• _Work instruction_
Give back every entry precisely as written, without any of the images.

----

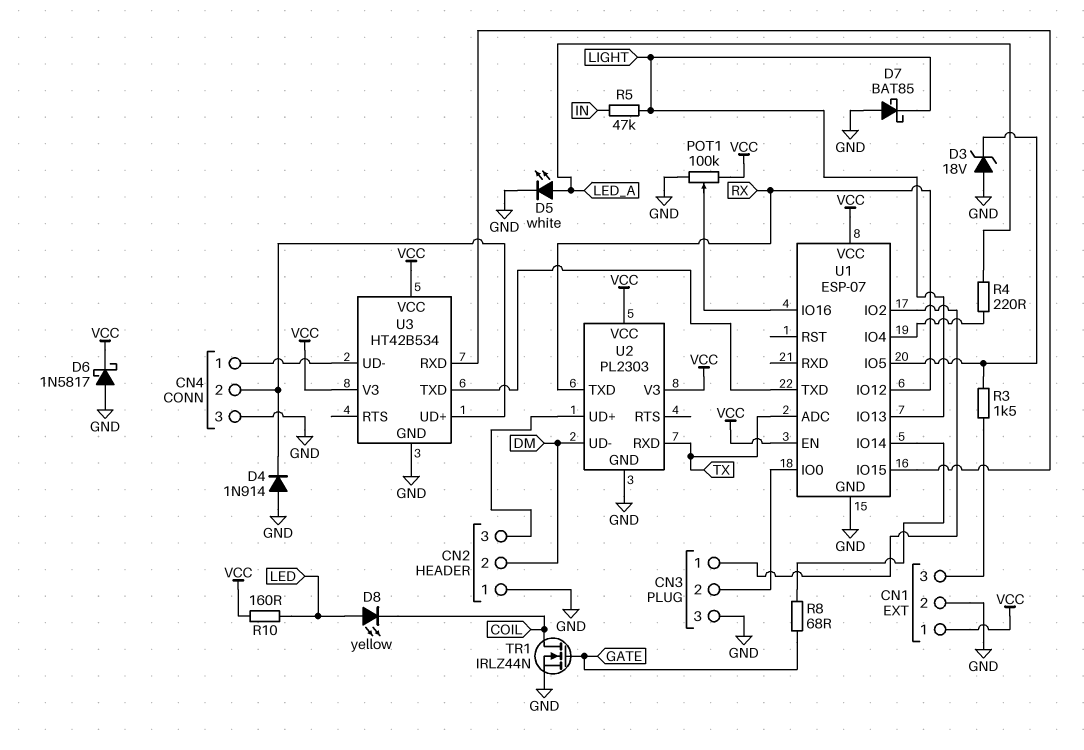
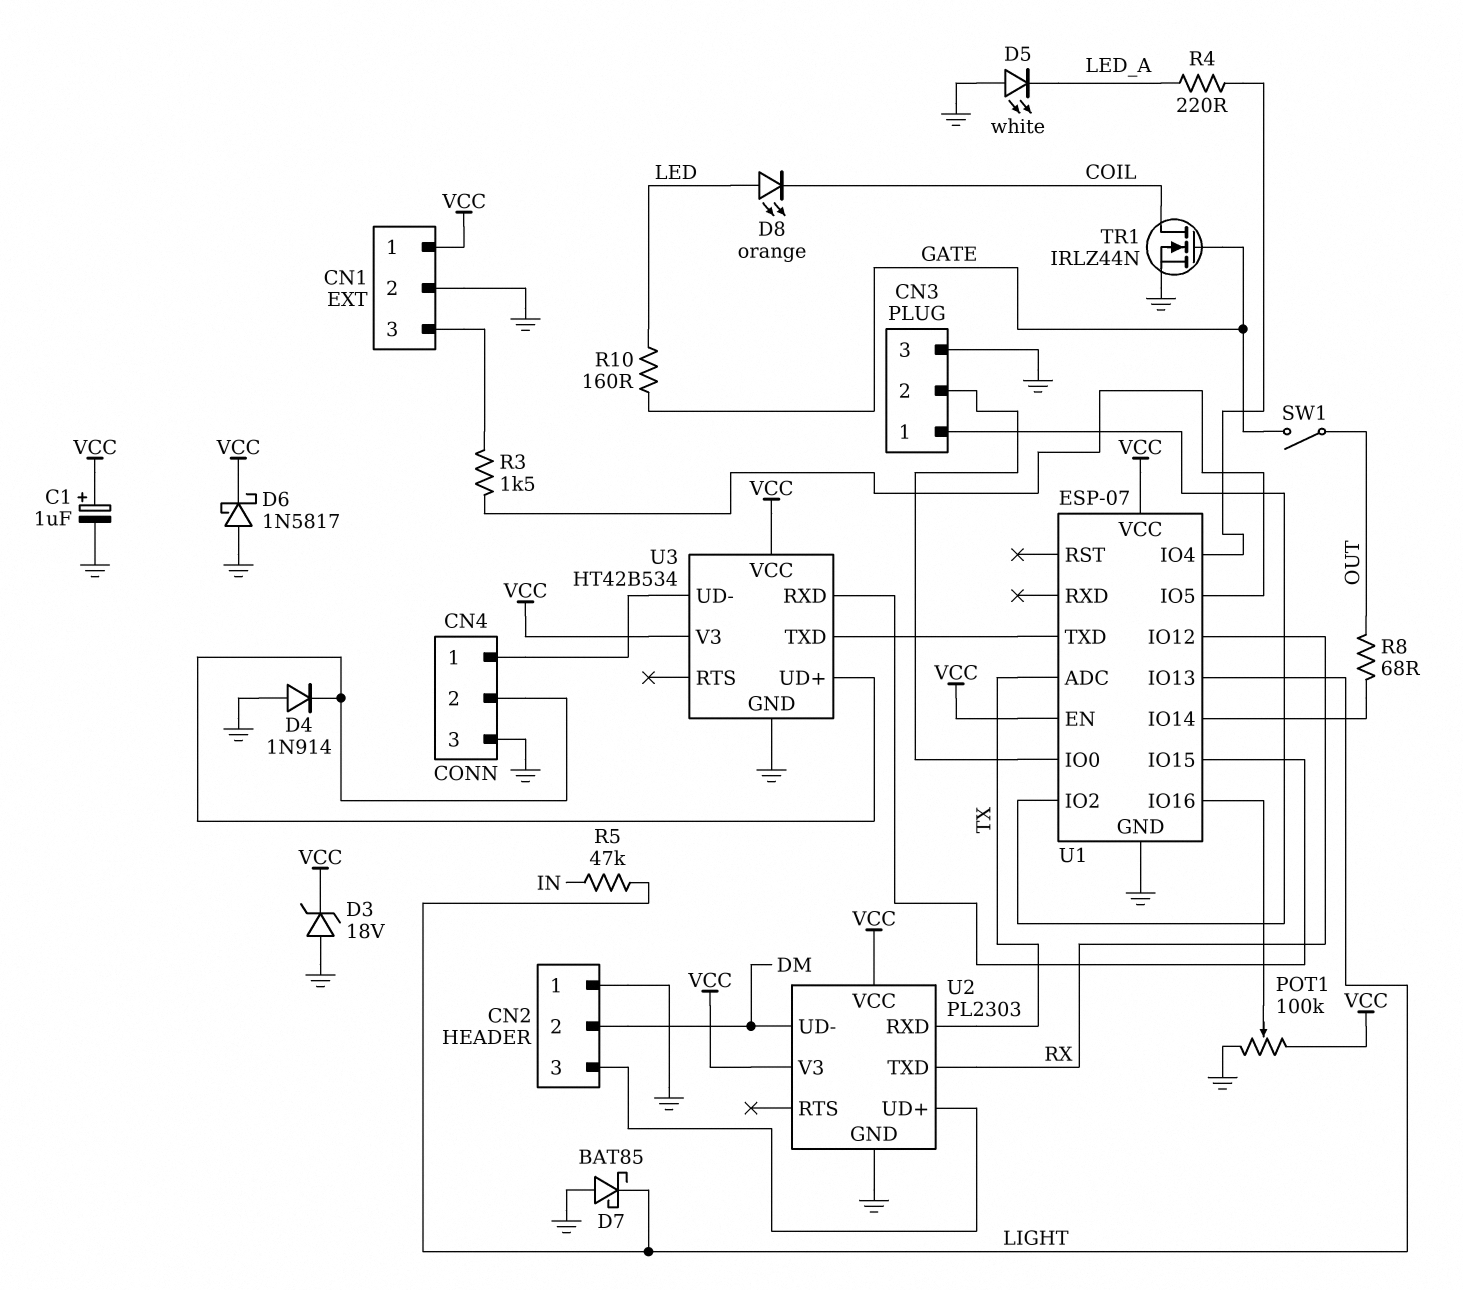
C1: none -> 1uF (plus VCC, minus GND)
D3: zener 18V (A GND, K U1/IO5) -> zener 18V (A GND, K VCC)
D5: LED white (A LED_A, K GND) -> LED white (A GND, K LED_A)
D8: LED yellow (A LED, K COIL) -> LED orange (A LED, K COIL)
R8: 68 (GATE, U1/IO14) -> 68 (OUT, U1/IO14)
R10: 160 (LED, VCC) -> 160 (GATE, LED)
SW1: none -> switch (GATE, OUT)

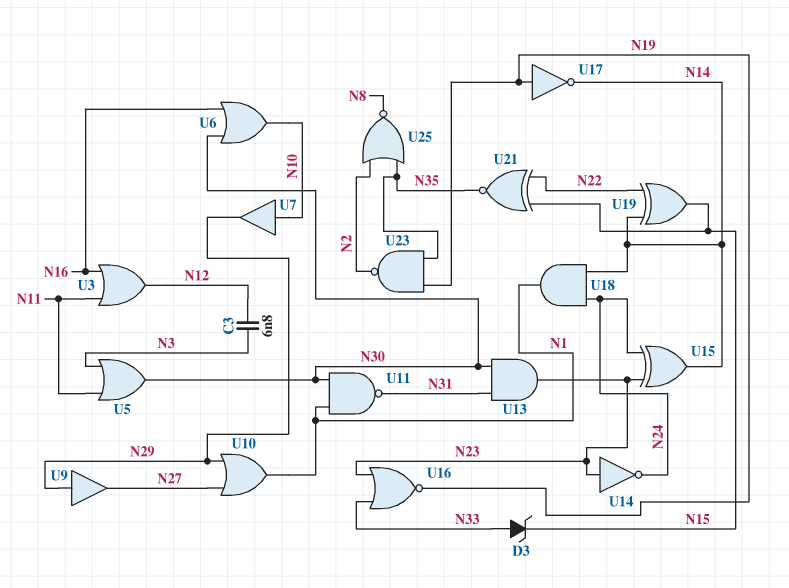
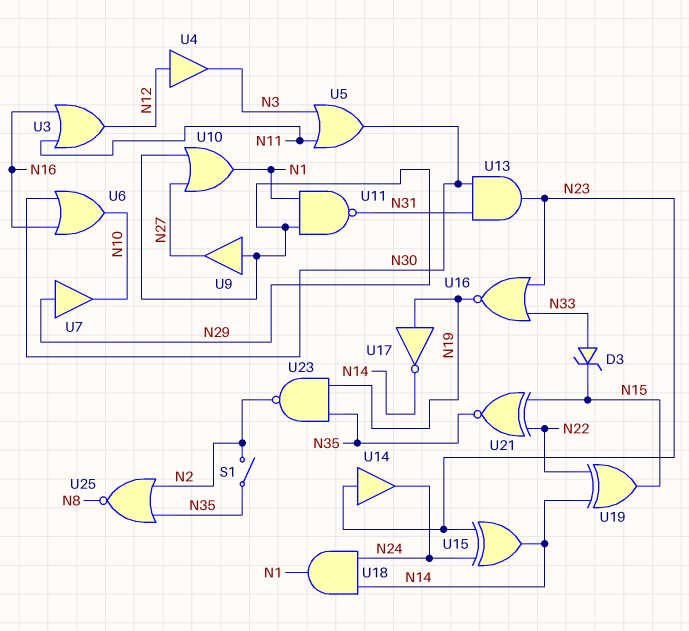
C3: 6.8nF (N3, N12) -> none
S1: none -> switch (N2, N35)
U4: none -> buffer (in N12, out N3)
U7: buffer (in N10, out N29) -> buffer (in N29, out N10)
U11: NAND (in N1, in N30, out N31) -> NAND (in N1, in N29, out N31)
U14: NOT (in N23, out N24) -> buffer (in N23, out N24)

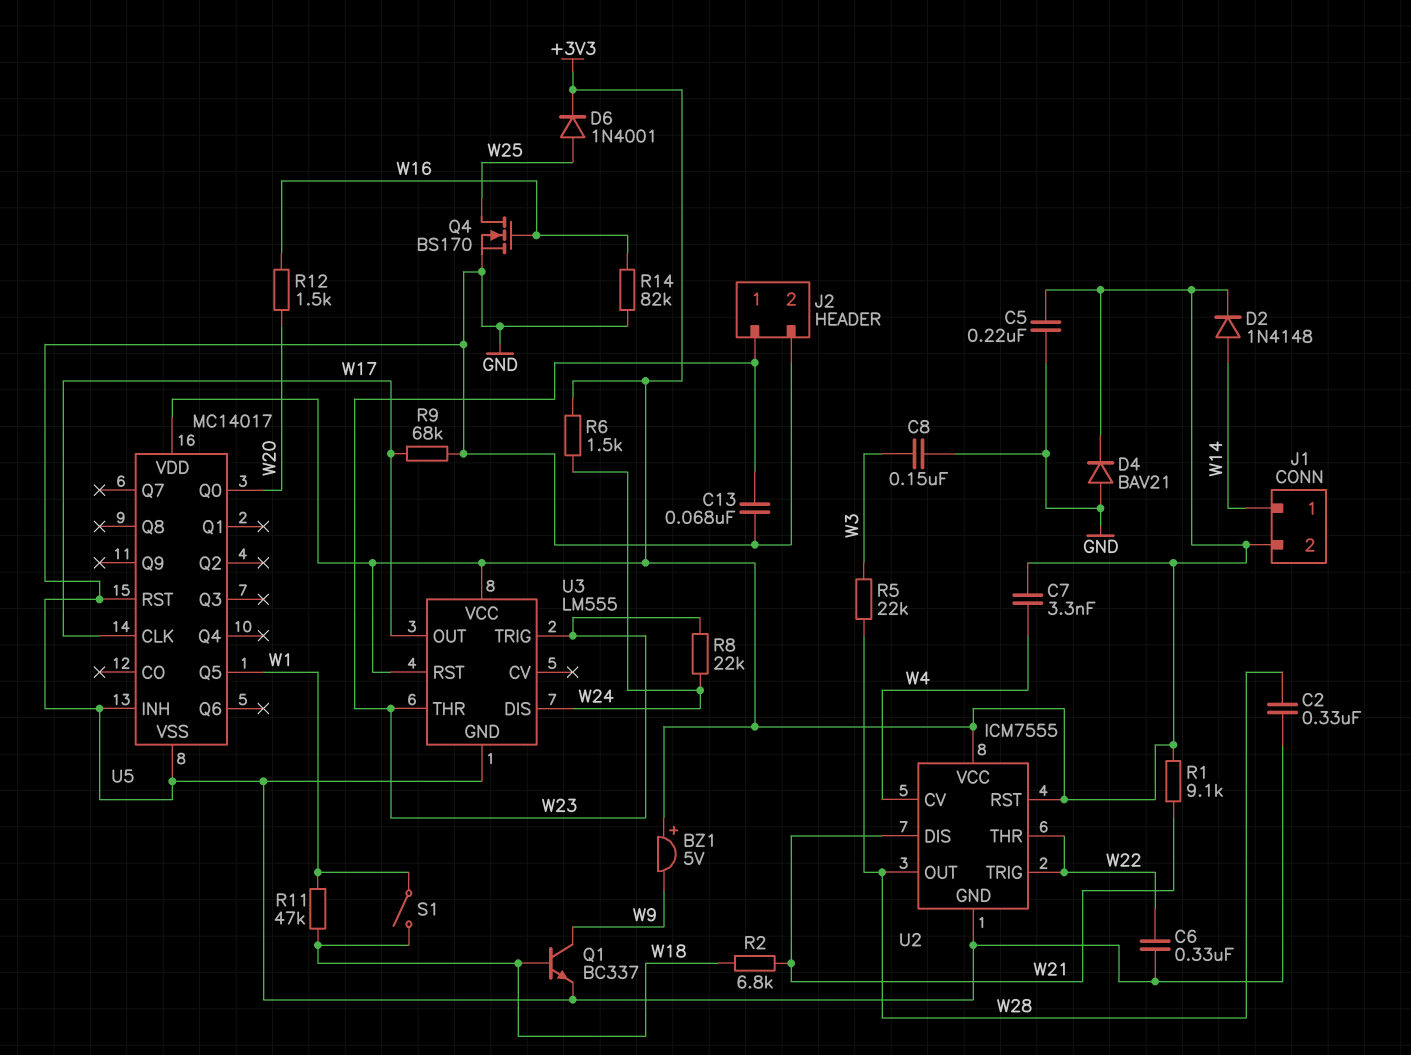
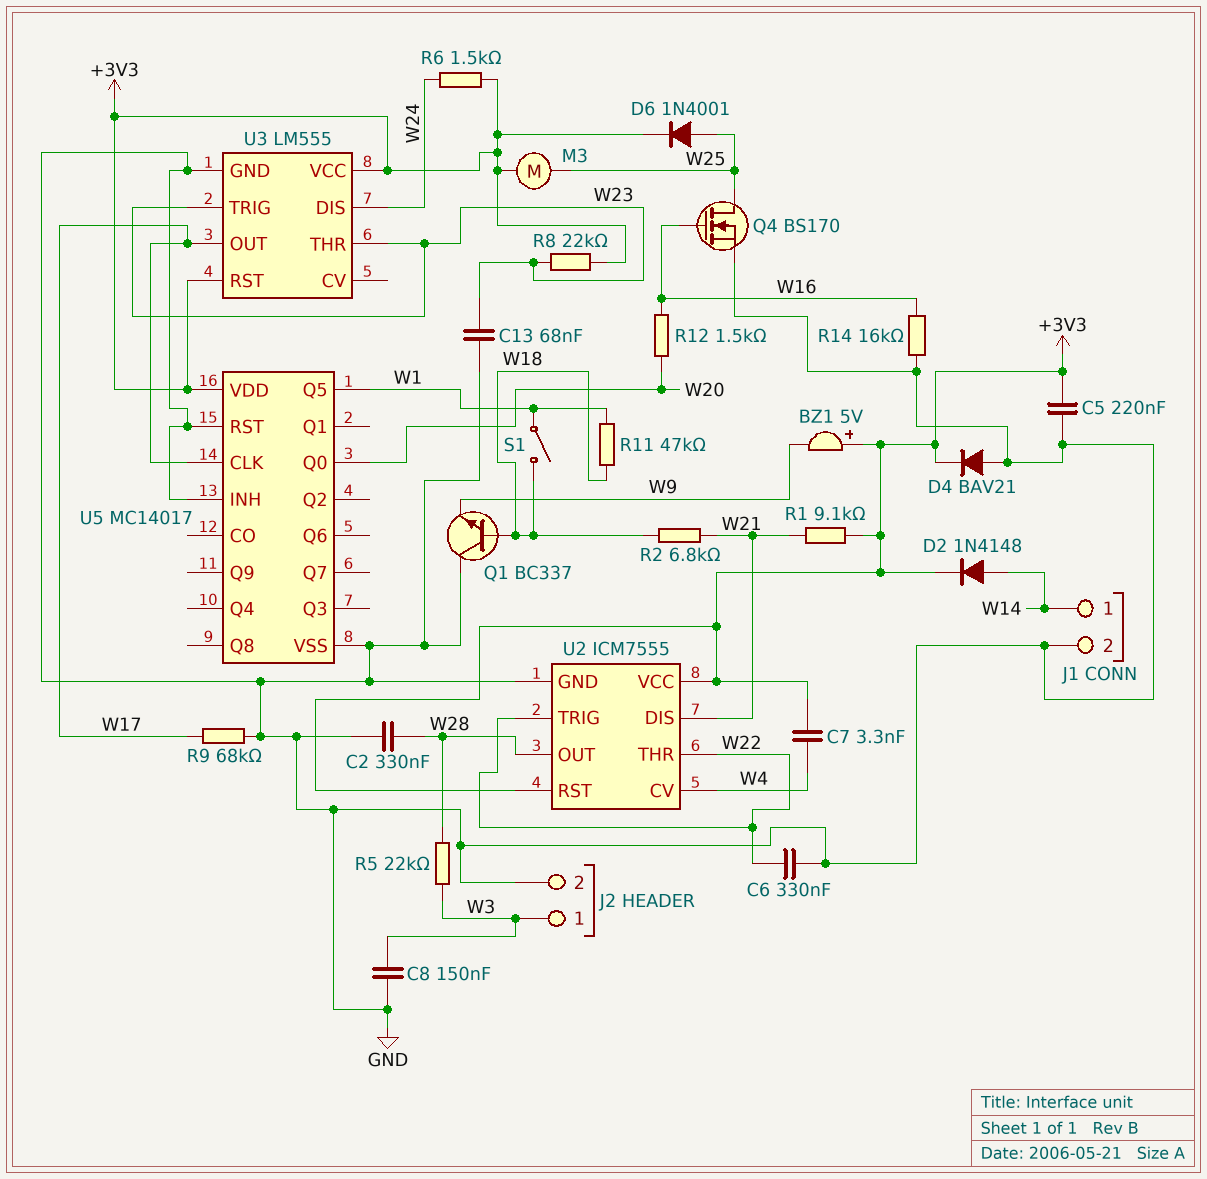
J1 pin 2: +3V3 -> GND
J2 pin 1: W23 -> W3
M3: none -> motor (+3V3, W25)
Q1: NPN BC337 (B W18, C W9, E GND) -> NPN BC337 (B W18, C GND, E W9)
R8: 22k (W23, W24) -> 22k (+3V3, W23)
R14: 82k (GND, W16) -> 16k (GND, W16)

----

• _Solution to the problem_
C1: none -> 1uF (plus VCC, minus GND)
D3: zener 18V (A GND, K U1/IO5) -> zener 18V (A GND, K VCC)
D5: LED white (A LED_A, K GND) -> LED white (A GND, K LED_A)
D8: LED yellow (A LED, K COIL) -> LED orange (A LED, K COIL)
R8: 68 (GATE, U1/IO14) -> 68 (OUT, U1/IO14)
R10: 160 (LED, VCC) -> 160 (GATE, LED)
SW1: none -> switch (GATE, OUT)

C3: 6.8nF (N3, N12) -> none
S1: none -> switch (N2, N35)
U4: none -> buffer (in N12, out N3)
U7: buffer (in N10, out N29) -> buffer (in N29, out N10)
U11: NAND (in N1, in N30, out N31) -> NAND (in N1, in N29, out N31)
U14: NOT (in N23, out N24) -> buffer (in N23, out N24)

J1 pin 2: +3V3 -> GND
J2 pin 1: W23 -> W3
M3: none -> motor (+3V3, W25)
Q1: NPN BC337 (B W18, C W9, E GND) -> NPN BC337 (B W18, C GND, E W9)
R8: 22k (W23, W24) -> 22k (+3V3, W23)
R14: 82k (GND, W16) -> 16k (GND, W16)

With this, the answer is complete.